What is needed:
Find the lines holding the string "traffic" in the data, then copy all of them.

### Given information

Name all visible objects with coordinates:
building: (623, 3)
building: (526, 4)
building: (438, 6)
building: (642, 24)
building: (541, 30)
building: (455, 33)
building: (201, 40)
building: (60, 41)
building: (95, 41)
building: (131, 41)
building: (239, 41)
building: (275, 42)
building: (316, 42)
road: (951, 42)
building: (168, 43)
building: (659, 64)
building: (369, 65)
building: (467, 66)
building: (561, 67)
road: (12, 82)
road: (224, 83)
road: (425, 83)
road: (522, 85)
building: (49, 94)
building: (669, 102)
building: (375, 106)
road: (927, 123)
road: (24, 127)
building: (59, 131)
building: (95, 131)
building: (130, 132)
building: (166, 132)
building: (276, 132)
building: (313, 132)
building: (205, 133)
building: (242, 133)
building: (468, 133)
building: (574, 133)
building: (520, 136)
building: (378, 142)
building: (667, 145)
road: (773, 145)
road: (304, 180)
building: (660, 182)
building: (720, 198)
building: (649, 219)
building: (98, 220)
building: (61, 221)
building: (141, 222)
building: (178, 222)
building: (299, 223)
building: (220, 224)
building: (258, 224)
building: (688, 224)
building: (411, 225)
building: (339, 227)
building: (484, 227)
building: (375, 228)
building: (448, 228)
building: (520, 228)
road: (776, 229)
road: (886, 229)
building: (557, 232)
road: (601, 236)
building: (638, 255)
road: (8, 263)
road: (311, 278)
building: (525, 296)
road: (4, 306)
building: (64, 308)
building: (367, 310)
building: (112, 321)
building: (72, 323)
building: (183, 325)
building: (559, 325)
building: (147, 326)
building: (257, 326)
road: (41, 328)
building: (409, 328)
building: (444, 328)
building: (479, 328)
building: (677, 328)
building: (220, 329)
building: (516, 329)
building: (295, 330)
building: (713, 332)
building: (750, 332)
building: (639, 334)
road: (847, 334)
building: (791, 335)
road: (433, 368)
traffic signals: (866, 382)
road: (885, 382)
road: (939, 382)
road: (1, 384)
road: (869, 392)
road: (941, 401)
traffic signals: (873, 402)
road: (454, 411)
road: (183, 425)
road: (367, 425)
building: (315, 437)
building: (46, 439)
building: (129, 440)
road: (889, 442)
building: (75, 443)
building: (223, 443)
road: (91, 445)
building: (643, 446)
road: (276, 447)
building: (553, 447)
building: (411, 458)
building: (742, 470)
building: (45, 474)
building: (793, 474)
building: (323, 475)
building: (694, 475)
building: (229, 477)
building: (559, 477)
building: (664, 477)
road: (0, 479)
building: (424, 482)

######

Solution to this exercise:
traffic signals: (866, 382)
traffic signals: (873, 402)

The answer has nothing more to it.